Records provided:
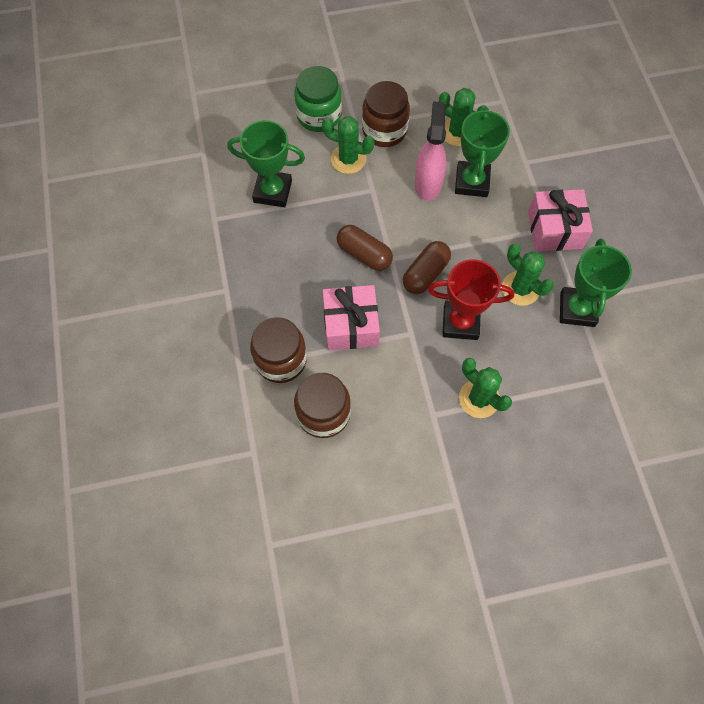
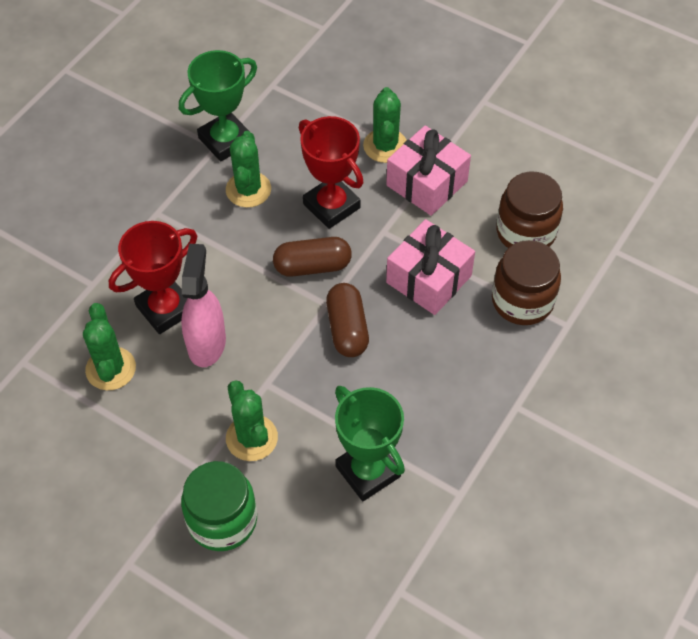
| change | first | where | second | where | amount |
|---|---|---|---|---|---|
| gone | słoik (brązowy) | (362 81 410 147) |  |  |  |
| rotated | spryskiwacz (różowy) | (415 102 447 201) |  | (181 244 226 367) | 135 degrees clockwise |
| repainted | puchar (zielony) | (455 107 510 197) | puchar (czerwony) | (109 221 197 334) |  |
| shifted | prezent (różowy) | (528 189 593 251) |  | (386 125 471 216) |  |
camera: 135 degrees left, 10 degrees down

Task details: The required output is an exact retyping of the lines from the one that contains "degrees clockwise |" through the last line of the material above.

Exercise result:
| rotated | spryskiwacz (różowy) | (415 102 447 201) |  | (181 244 226 367) | 135 degrees clockwise |
| repainted | puchar (zielony) | (455 107 510 197) | puchar (czerwony) | (109 221 197 334) |  |
| shifted | prezent (różowy) | (528 189 593 251) |  | (386 125 471 216) |  |
camera: 135 degrees left, 10 degrees down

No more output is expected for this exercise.